[ENTRIES SUPPLIED]
╔══

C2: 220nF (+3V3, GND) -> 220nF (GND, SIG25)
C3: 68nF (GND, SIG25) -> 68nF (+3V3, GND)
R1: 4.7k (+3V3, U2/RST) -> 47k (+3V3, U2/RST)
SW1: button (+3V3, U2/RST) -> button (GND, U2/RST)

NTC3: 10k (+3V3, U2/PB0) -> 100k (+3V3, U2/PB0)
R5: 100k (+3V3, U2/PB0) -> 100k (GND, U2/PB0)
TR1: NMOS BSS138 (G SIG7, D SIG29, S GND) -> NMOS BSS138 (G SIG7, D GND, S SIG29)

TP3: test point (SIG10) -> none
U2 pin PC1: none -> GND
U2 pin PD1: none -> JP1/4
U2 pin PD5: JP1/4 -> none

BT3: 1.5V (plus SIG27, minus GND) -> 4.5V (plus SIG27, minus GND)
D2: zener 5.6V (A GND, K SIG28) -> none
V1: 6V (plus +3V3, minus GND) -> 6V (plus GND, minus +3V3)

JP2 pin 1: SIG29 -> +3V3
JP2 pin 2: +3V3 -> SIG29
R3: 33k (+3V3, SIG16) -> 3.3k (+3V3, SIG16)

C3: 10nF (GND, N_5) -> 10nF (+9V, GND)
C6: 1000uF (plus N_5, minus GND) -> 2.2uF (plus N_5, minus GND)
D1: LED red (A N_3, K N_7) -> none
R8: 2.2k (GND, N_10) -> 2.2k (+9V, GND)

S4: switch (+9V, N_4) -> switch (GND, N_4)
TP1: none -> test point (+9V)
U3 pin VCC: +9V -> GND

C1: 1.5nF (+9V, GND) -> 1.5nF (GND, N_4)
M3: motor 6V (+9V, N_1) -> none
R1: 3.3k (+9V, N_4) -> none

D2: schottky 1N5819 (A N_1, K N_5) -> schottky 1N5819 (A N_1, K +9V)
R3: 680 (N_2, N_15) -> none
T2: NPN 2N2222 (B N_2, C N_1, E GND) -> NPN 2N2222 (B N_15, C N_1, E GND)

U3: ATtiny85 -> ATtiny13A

╚══

[TASK BRIEF] Reproduce the data exactly. All of it is needed.

[ANSWER TO THIS EXERCISE]
C2: 220nF (+3V3, GND) -> 220nF (GND, SIG25)
C3: 68nF (GND, SIG25) -> 68nF (+3V3, GND)
R1: 4.7k (+3V3, U2/RST) -> 47k (+3V3, U2/RST)
SW1: button (+3V3, U2/RST) -> button (GND, U2/RST)

NTC3: 10k (+3V3, U2/PB0) -> 100k (+3V3, U2/PB0)
R5: 100k (+3V3, U2/PB0) -> 100k (GND, U2/PB0)
TR1: NMOS BSS138 (G SIG7, D SIG29, S GND) -> NMOS BSS138 (G SIG7, D GND, S SIG29)

TP3: test point (SIG10) -> none
U2 pin PC1: none -> GND
U2 pin PD1: none -> JP1/4
U2 pin PD5: JP1/4 -> none

BT3: 1.5V (plus SIG27, minus GND) -> 4.5V (plus SIG27, minus GND)
D2: zener 5.6V (A GND, K SIG28) -> none
V1: 6V (plus +3V3, minus GND) -> 6V (plus GND, minus +3V3)

JP2 pin 1: SIG29 -> +3V3
JP2 pin 2: +3V3 -> SIG29
R3: 33k (+3V3, SIG16) -> 3.3k (+3V3, SIG16)

C3: 10nF (GND, N_5) -> 10nF (+9V, GND)
C6: 1000uF (plus N_5, minus GND) -> 2.2uF (plus N_5, minus GND)
D1: LED red (A N_3, K N_7) -> none
R8: 2.2k (GND, N_10) -> 2.2k (+9V, GND)

S4: switch (+9V, N_4) -> switch (GND, N_4)
TP1: none -> test point (+9V)
U3 pin VCC: +9V -> GND

C1: 1.5nF (+9V, GND) -> 1.5nF (GND, N_4)
M3: motor 6V (+9V, N_1) -> none
R1: 3.3k (+9V, N_4) -> none

D2: schottky 1N5819 (A N_1, K N_5) -> schottky 1N5819 (A N_1, K +9V)
R3: 680 (N_2, N_15) -> none
T2: NPN 2N2222 (B N_2, C N_1, E GND) -> NPN 2N2222 (B N_15, C N_1, E GND)

U3: ATtiny85 -> ATtiny13A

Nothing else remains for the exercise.